Exercise objective — Exactly as they appear, copy the lines of the listing from the one containing "R1: 20k (NET16, NET18) -> 20k (NET9, NET16)" through the final line, both included, and nothing else.

=== Raw data ===

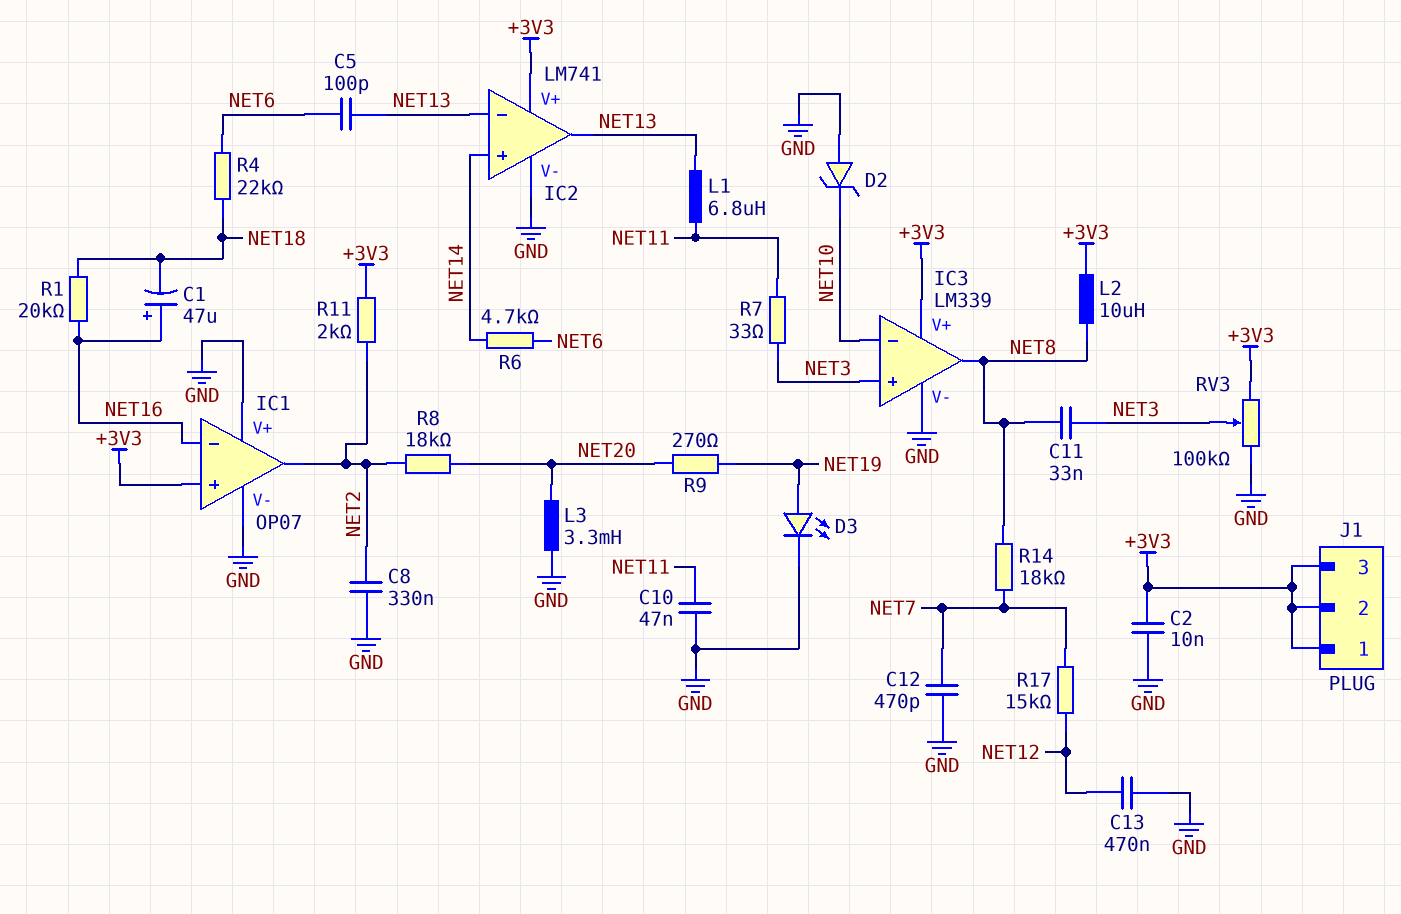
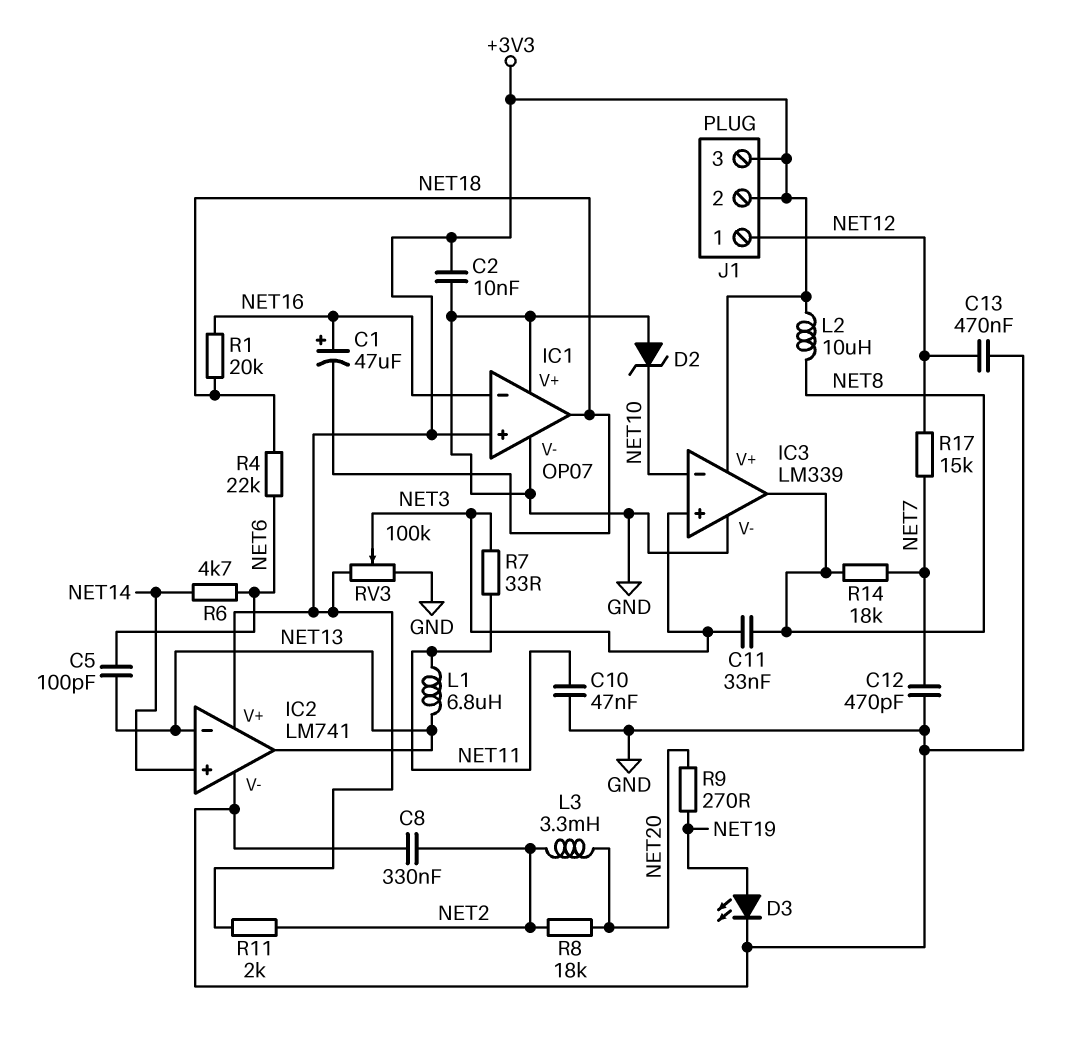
IC1 pin out: NET2 -> NET18
J1 pin 1: +3V3 -> NET12
L3: 3.3mH (GND, NET20) -> 3.3mH (NET2, NET20)

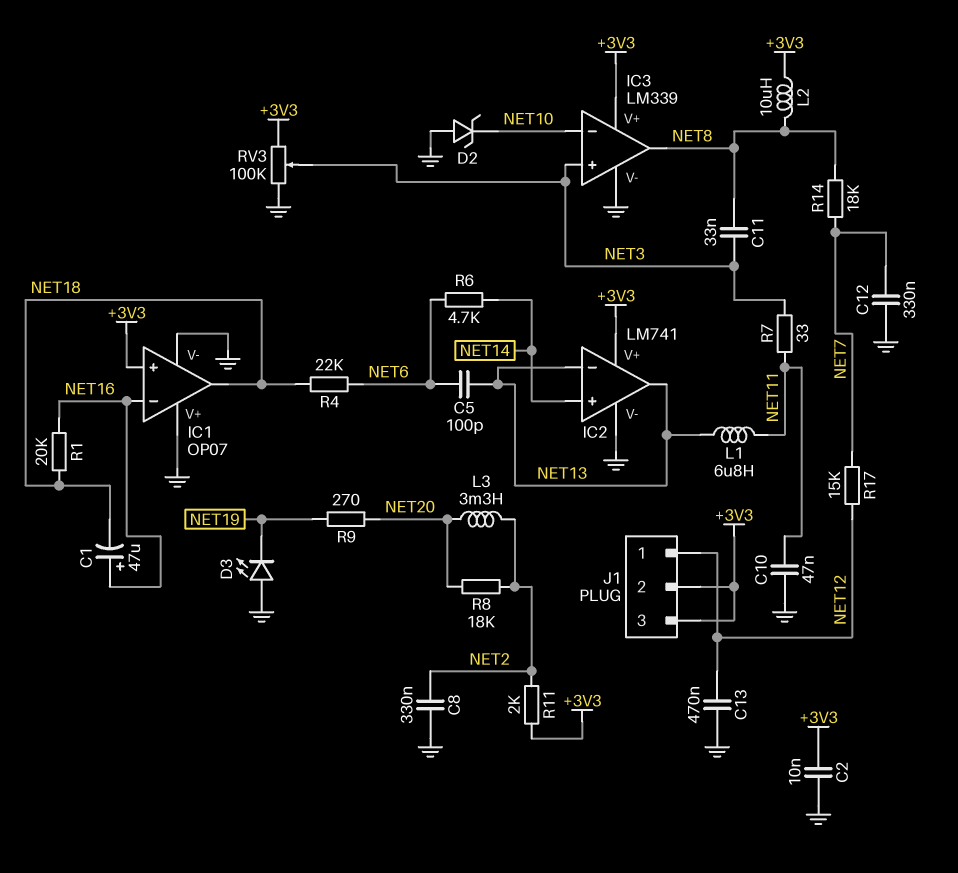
C12: 470pF (GND, NET7) -> 330nF (GND, NET7)
D3: LED (A NET19, K GND) -> LED (A GND, K NET19)

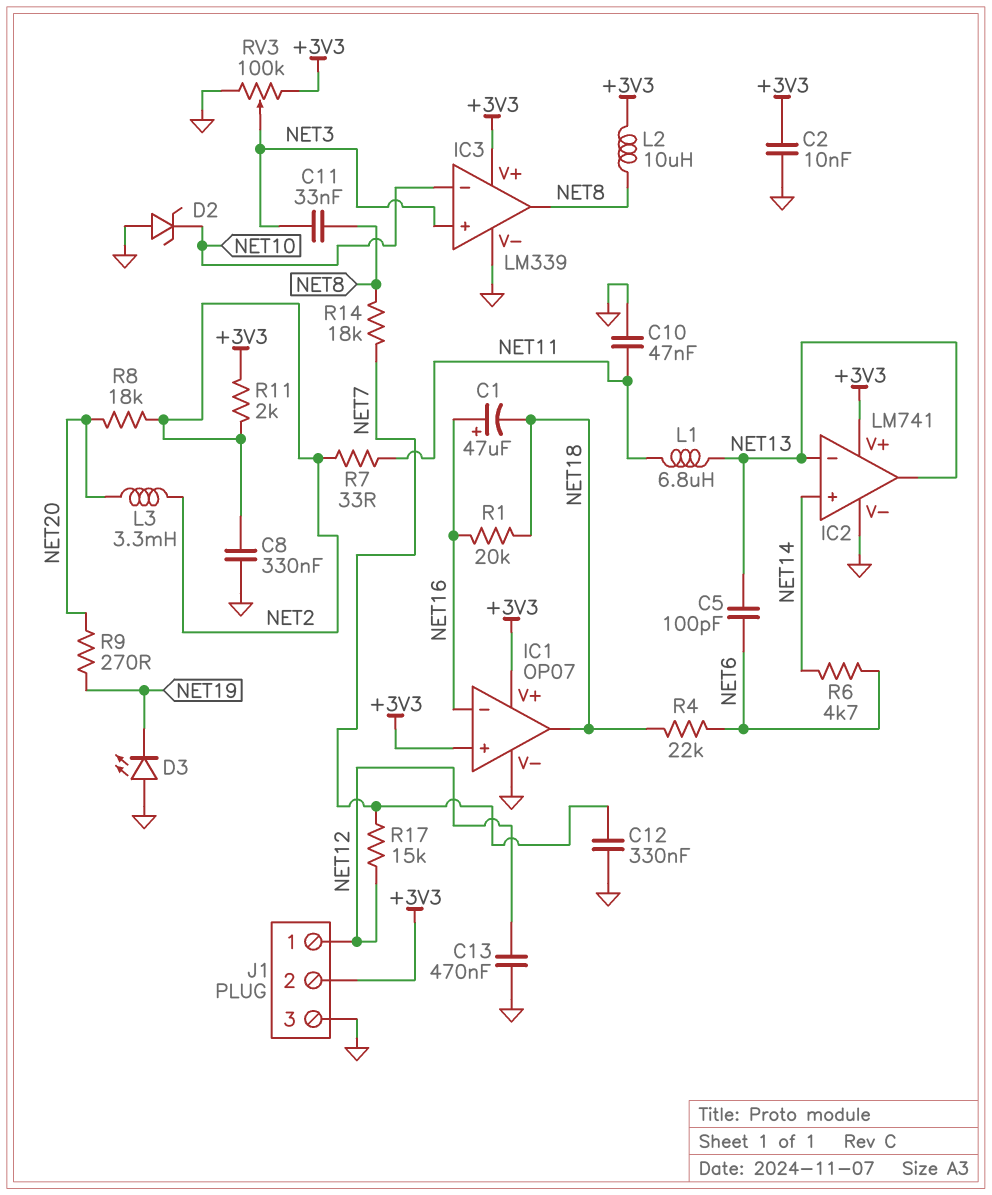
IC1 pin V+: GND -> +3V3
J1 pin 3: +3V3 -> GND
R7: 33 (NET3, NET11) -> 33 (NET2, NET11)

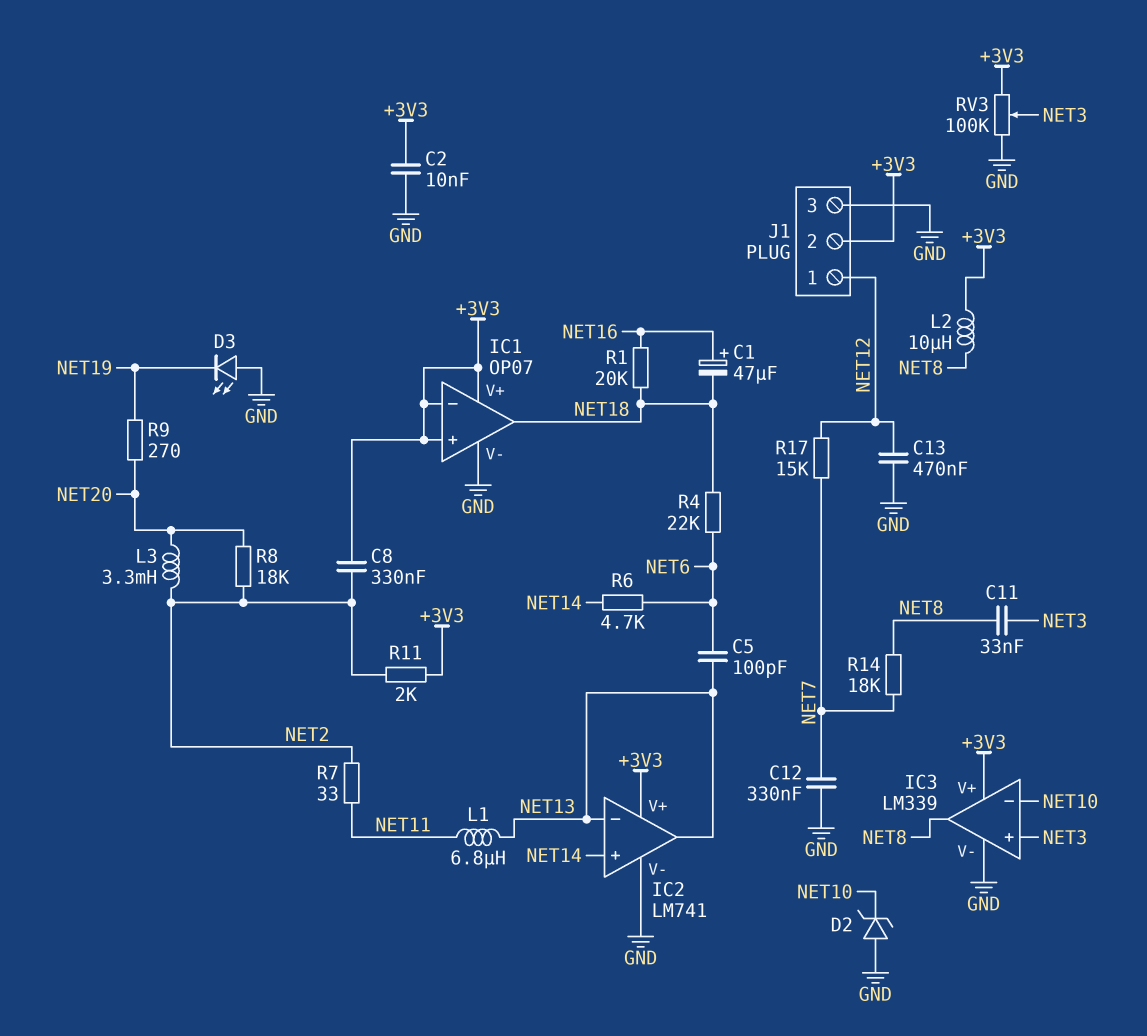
C8: 330nF (GND, NET2) -> 330nF (+3V3, NET2)
C10: 47nF (GND, NET11) -> none
IC1 pin in-: NET16 -> +3V3

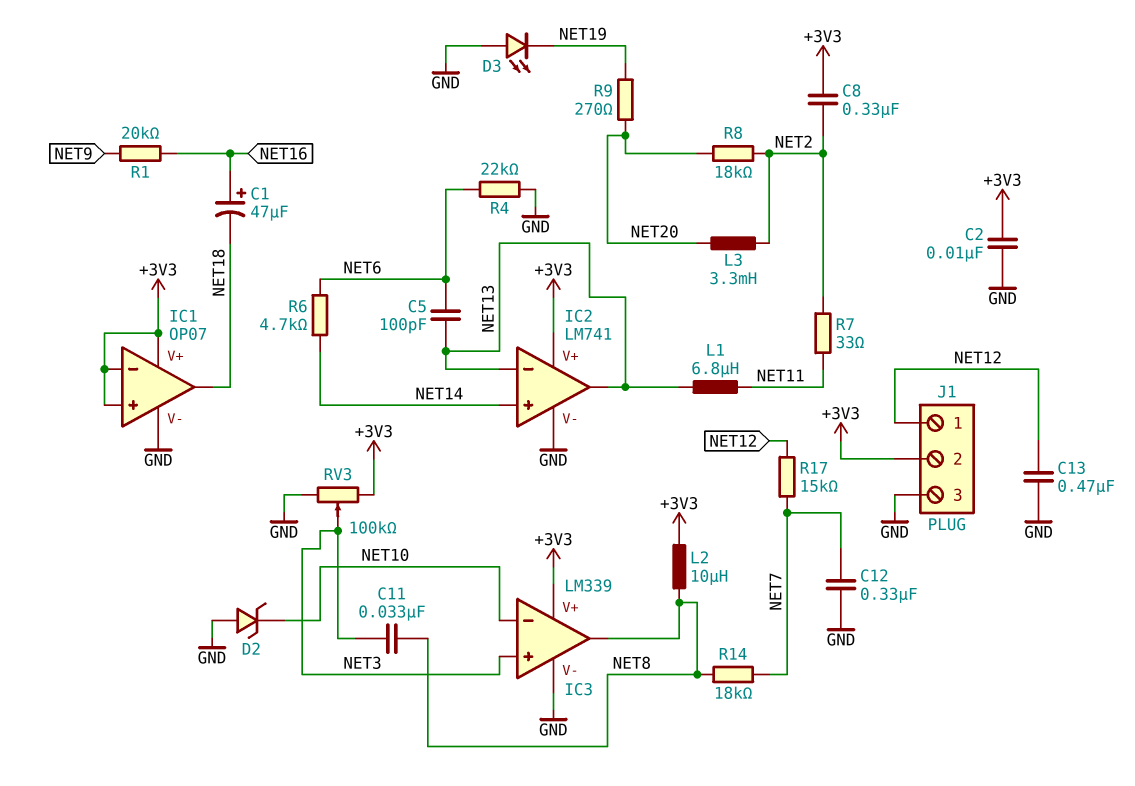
R1: 20k (NET16, NET18) -> 20k (NET9, NET16)
R4: 22k (NET6, NET18) -> 22k (GND, NET6)
R11: 2k (+3V3, NET2) -> none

===

Answer section —
R1: 20k (NET16, NET18) -> 20k (NET9, NET16)
R4: 22k (NET6, NET18) -> 22k (GND, NET6)
R11: 2k (+3V3, NET2) -> none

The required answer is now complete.